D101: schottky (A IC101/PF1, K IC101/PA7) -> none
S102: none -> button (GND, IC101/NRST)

---

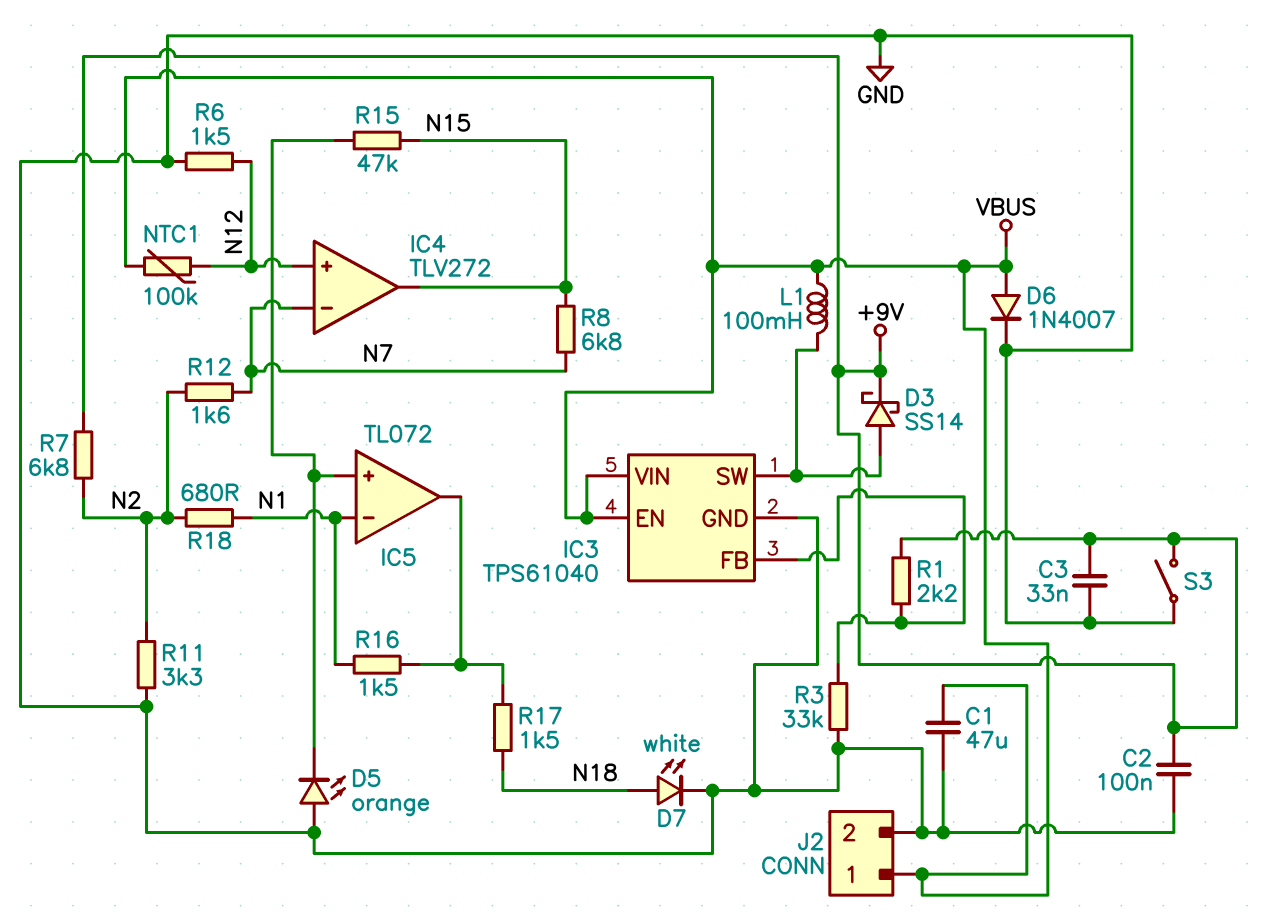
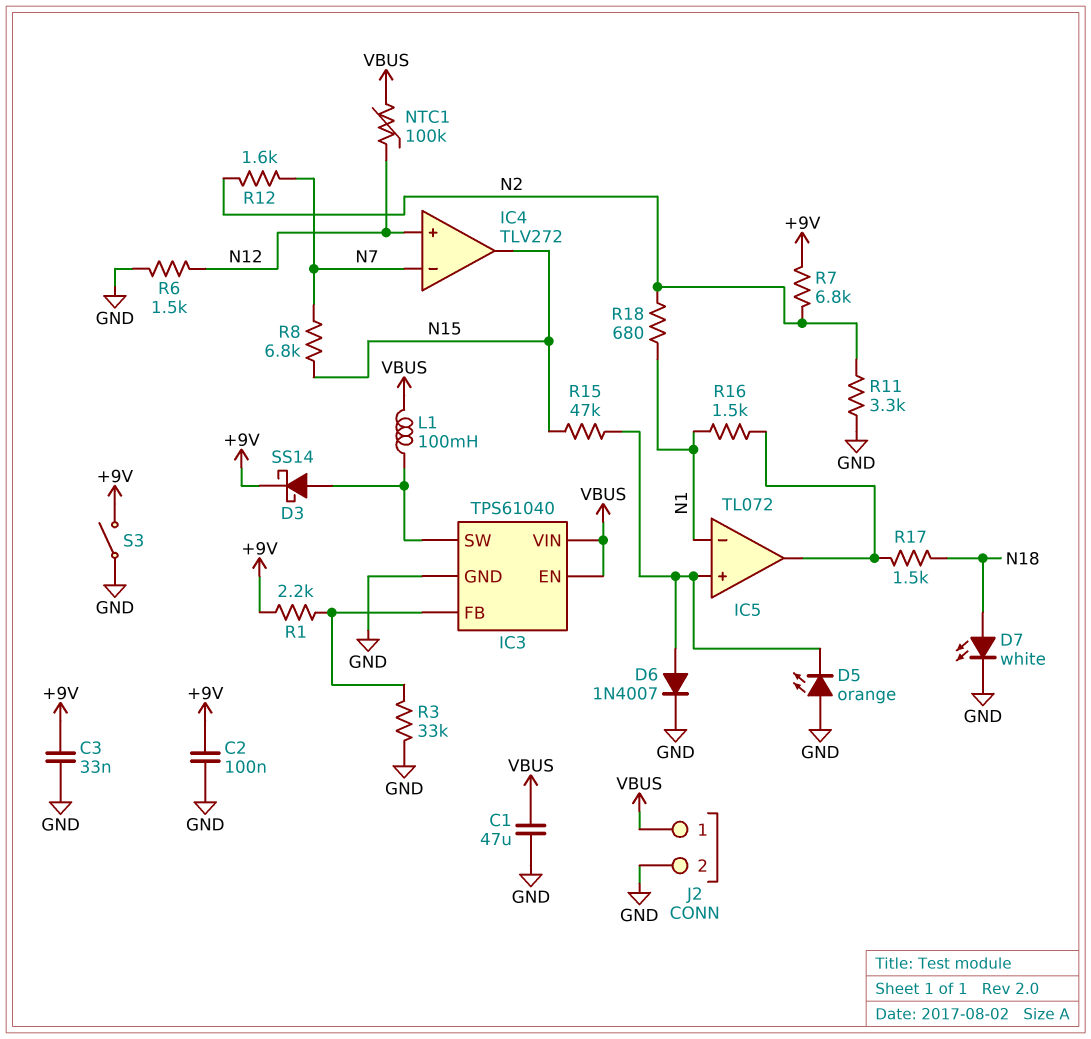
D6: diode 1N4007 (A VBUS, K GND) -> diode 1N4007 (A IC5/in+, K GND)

--

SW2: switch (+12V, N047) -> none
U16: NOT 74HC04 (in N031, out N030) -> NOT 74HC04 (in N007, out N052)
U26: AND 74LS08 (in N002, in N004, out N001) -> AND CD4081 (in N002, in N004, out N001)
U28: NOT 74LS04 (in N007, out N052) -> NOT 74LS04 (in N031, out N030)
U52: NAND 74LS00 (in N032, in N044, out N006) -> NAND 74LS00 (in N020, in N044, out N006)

Work item
Every line in the records above with the string "none" in it should be shown.

Solution to this exercise
D101: schottky (A IC101/PF1, K IC101/PA7) -> none
S102: none -> button (GND, IC101/NRST)
SW2: switch (+12V, N047) -> none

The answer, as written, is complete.